» **What is expected**: Please copy exactly every line from the one that contains "black hoop 756, 353 => nothing" to the end of the data below, with both ends included and no other lines.

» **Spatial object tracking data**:
_ _ _ _ _ _ _
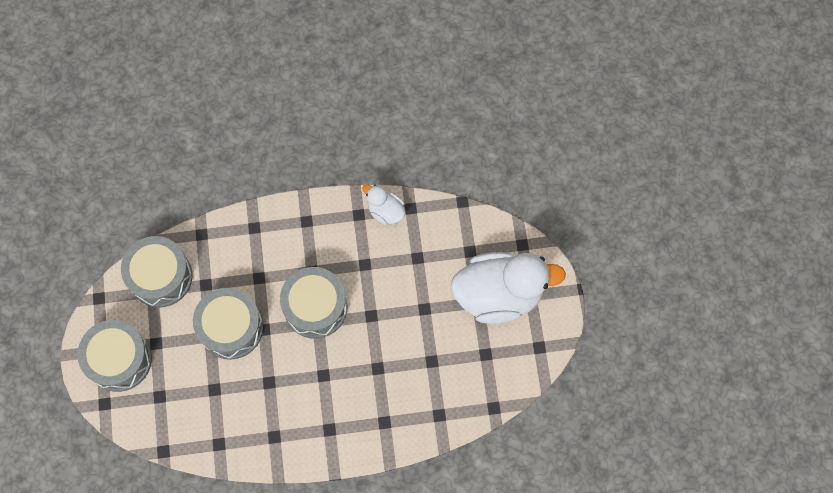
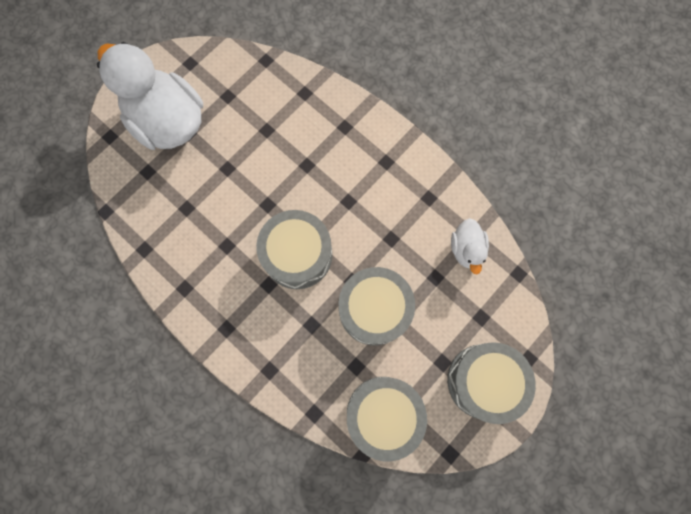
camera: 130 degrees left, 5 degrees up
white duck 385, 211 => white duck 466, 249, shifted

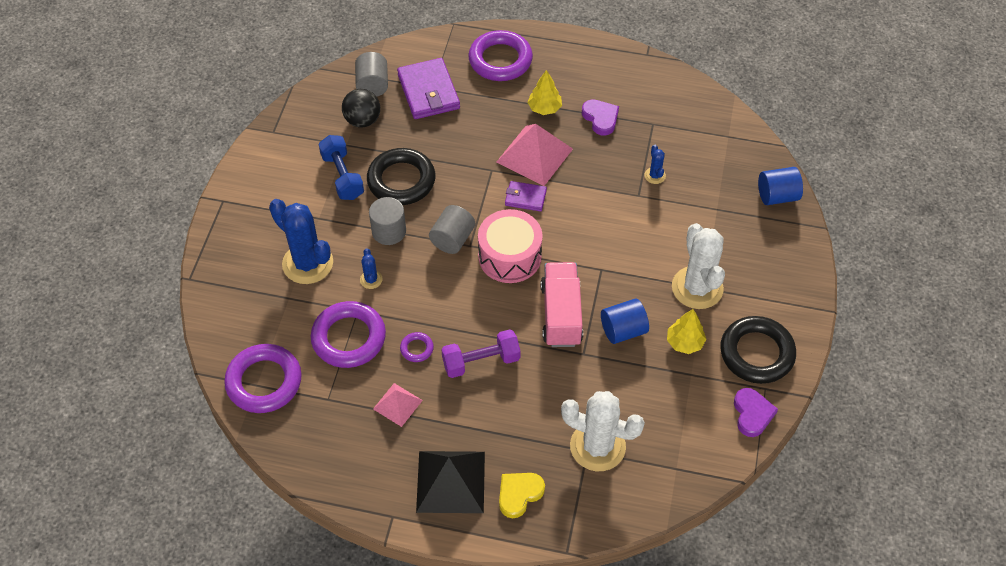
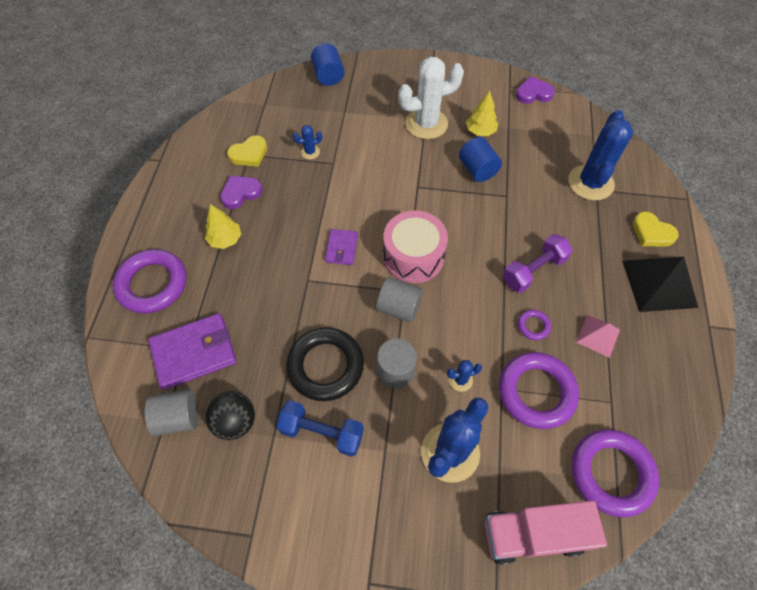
camera: 95 degrees left, 5 degrees up
cobalt free weight 342, 176 => cobalt free weight 322, 432, 45 degrees clockwise
royal purple free weight 481, 361 => royal purple free weight 533, 270, 75 degrees clockwise
pink solid pyramid 534, 155 => nothing
pink lorry 561, 314 => pink lorry 533, 534, shifted
white prickly plant 597, 446 => cobalt prickly plant 590, 183
black hoop 756, 353 => nothing
nothing => yellow heart shape 249, 154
_ _ _ _ _ _ _
» **Output below**:
black hoop 756, 353 => nothing
nothing => yellow heart shape 249, 154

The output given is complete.